[Opening EXTRACTED DATA section]

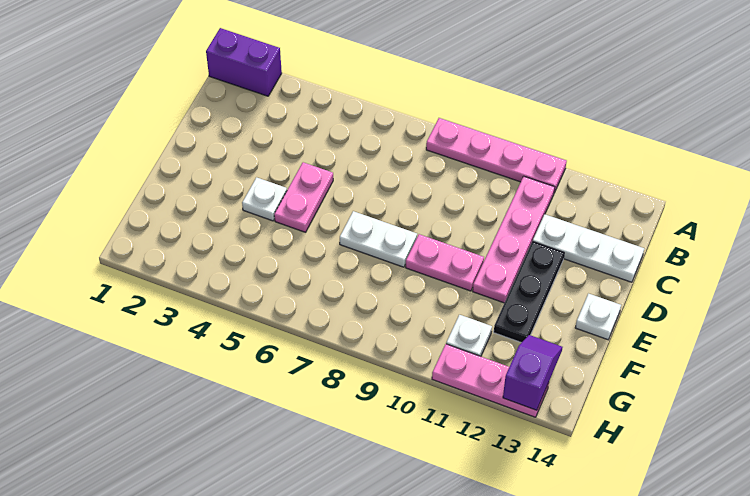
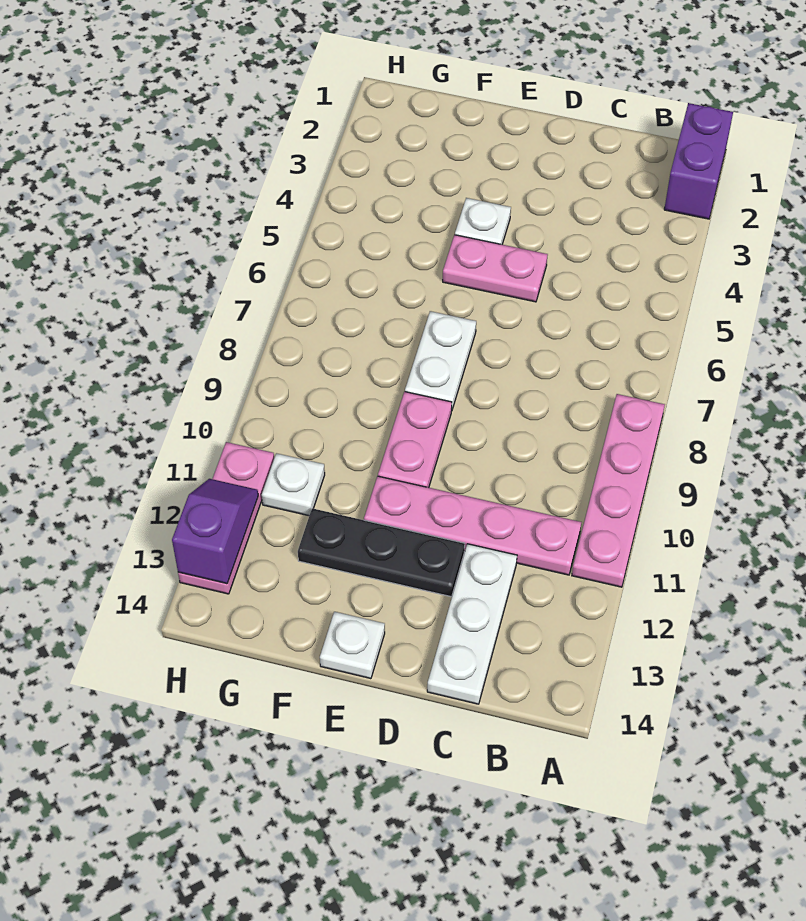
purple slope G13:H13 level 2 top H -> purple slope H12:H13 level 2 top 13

[Closing EXTRACTED DATA section]
[Opening EXTRACTED DATA section]

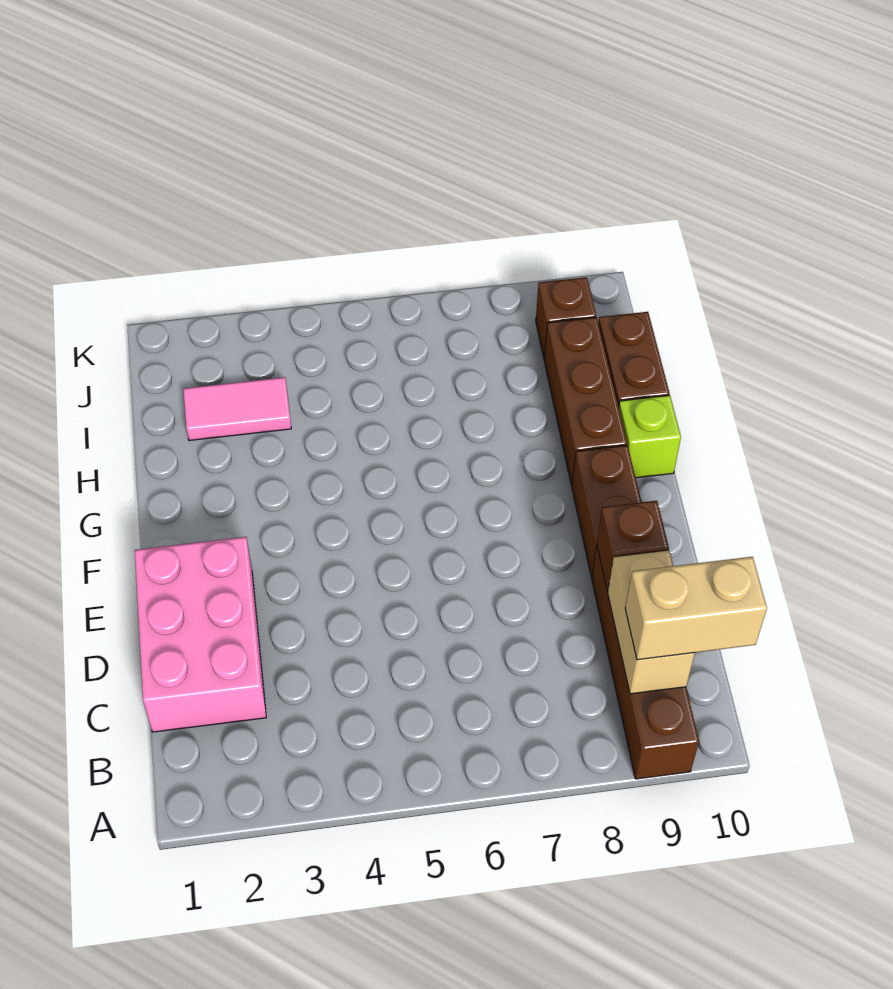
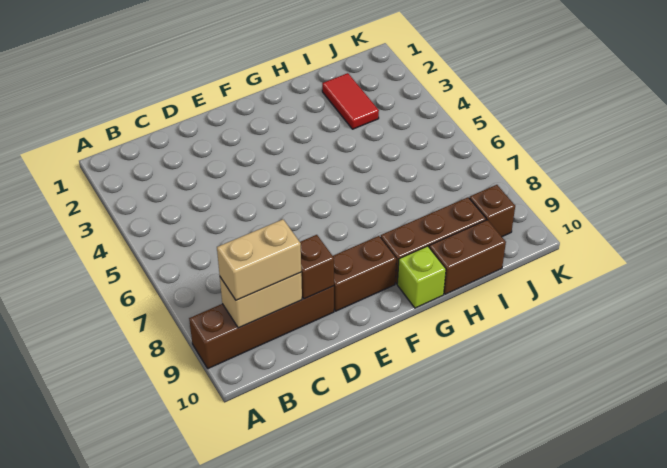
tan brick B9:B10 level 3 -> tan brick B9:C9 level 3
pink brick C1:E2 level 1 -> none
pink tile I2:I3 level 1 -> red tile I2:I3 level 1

[Closing EXTRACTED DATA section]
[Opening EXTRACTED DATA section]

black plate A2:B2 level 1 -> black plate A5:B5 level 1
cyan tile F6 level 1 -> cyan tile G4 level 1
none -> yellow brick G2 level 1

[Closing EXTRACTED DATA section]

YOUR INSTRUCTIONS: Lines holding "none" are the ones to copy; find all of them in the listing.

SOLUTION:
pink brick C1:E2 level 1 -> none
none -> yellow brick G2 level 1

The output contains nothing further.